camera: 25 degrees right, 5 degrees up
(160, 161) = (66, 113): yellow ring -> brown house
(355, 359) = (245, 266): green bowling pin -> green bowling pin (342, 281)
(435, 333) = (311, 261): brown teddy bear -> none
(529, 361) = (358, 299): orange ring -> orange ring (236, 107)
═══
● WORK ITEM: Retype nothing except the lines from the line holding "(435, 333) = (311, 261): brown" through the last line of the entries, both included.

● RESULT FOR THIS TASK:
(435, 333) = (311, 261): brown teddy bear -> none
(529, 361) = (358, 299): orange ring -> orange ring (236, 107)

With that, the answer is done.